Segment Open

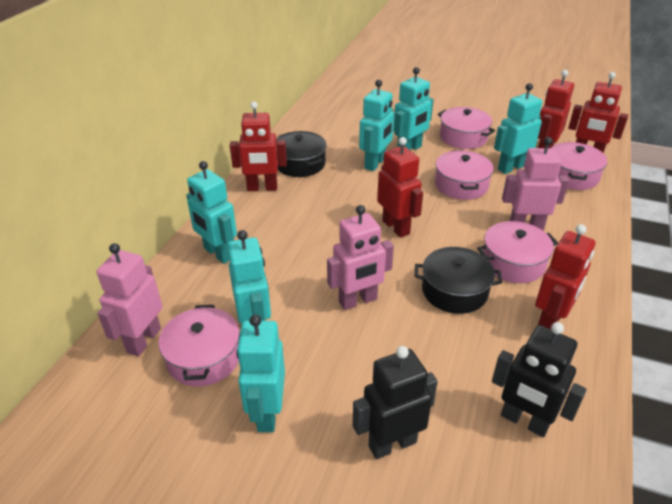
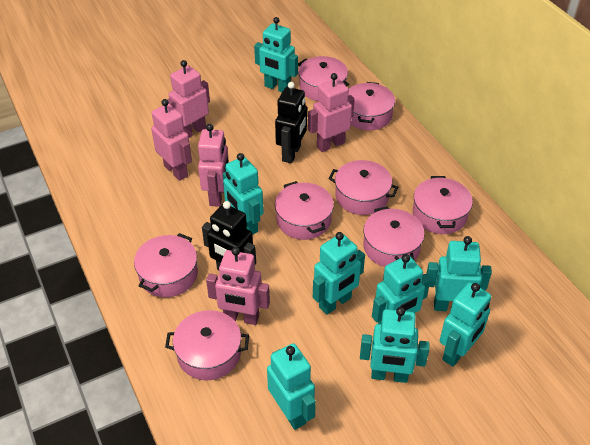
black pot: 2 -> 0
pink pot: 5 -> 8
pink robot: 3 -> 5
red robot: 5 -> 0
turquoise robot: 6 -> 8

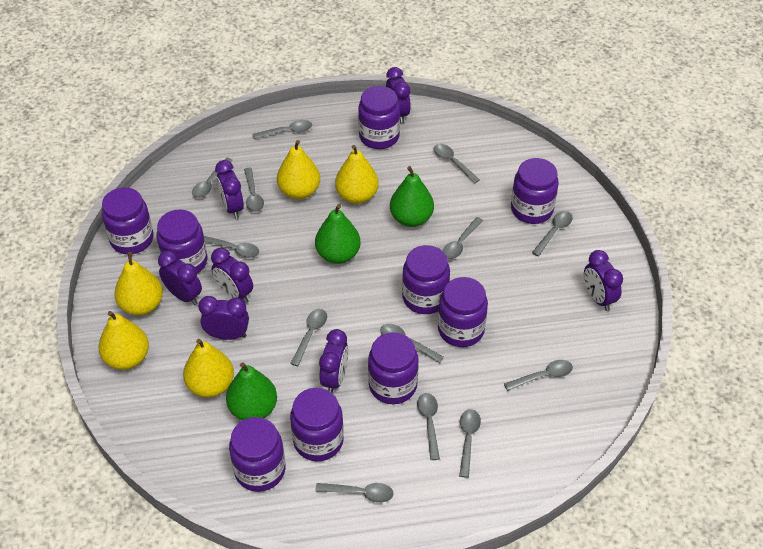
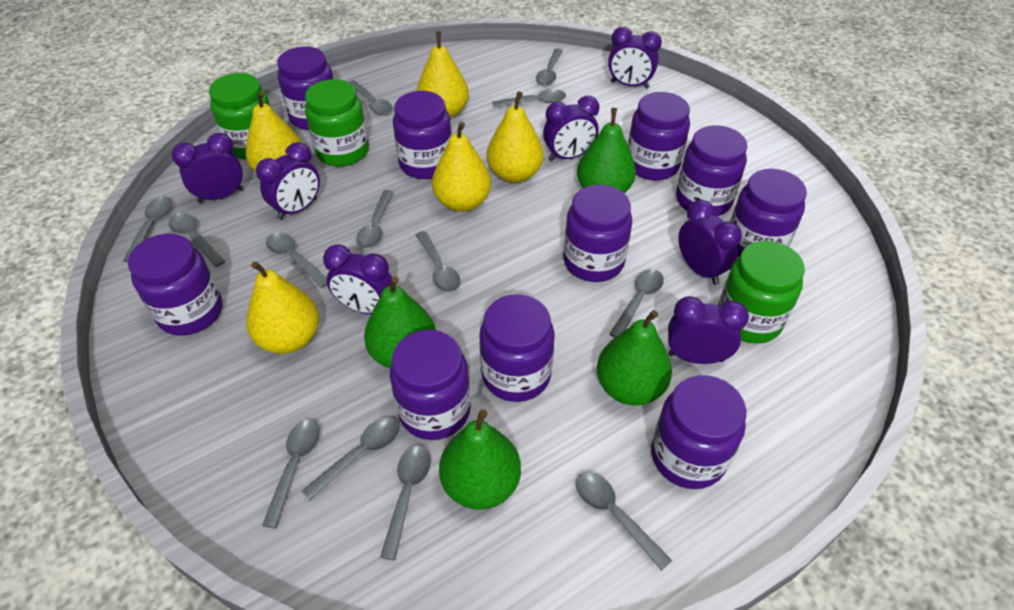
green jar: 0 -> 3
green pear: 3 -> 4
purple jar: 9 -> 10

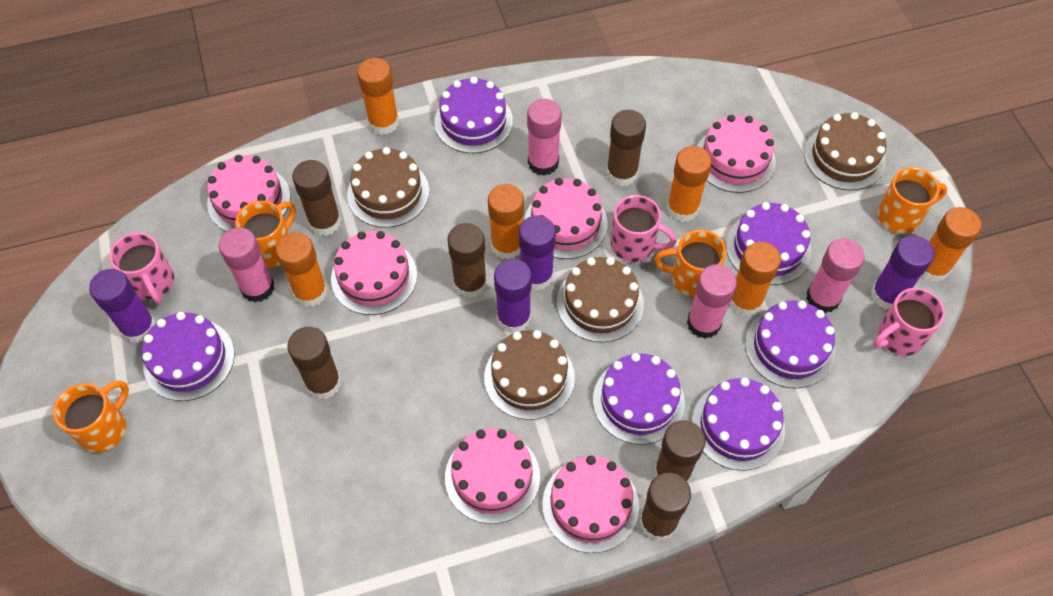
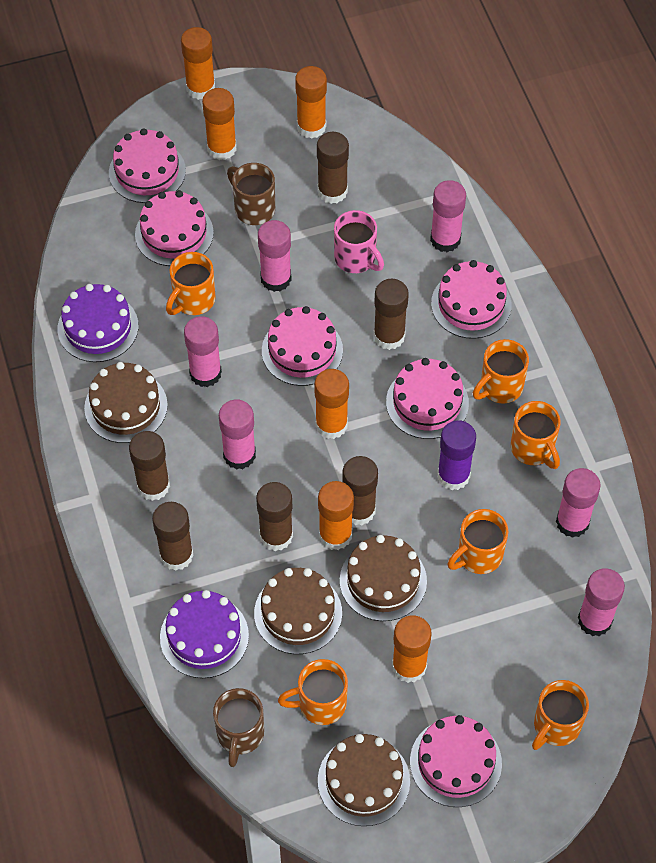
brown mug: 0 -> 2
orange mug: 4 -> 6
pink glue stick: 4 -> 6
pink mug: 3 -> 1
purple cake: 6 -> 2
purple glue stick: 4 -> 1

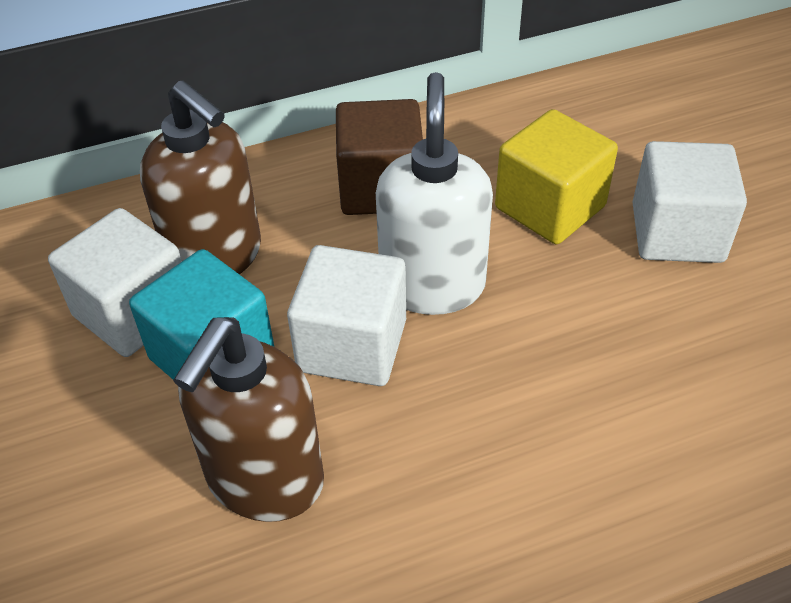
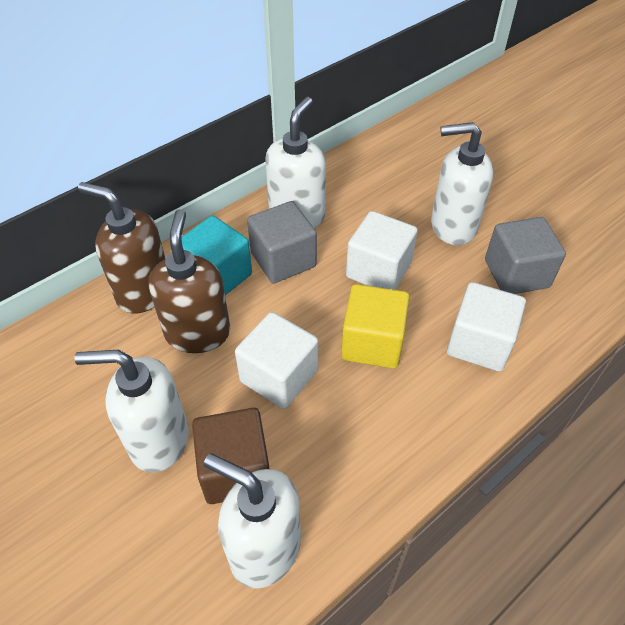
grey cube: 0 -> 2
white soap dispenser: 1 -> 4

Segment Closed

EXERCISE AIM
Take each line in the listing that has the word "purple" and copy it.

TASK OUTPUT
purple jar: 9 -> 10
purple cake: 6 -> 2
purple glue stick: 4 -> 1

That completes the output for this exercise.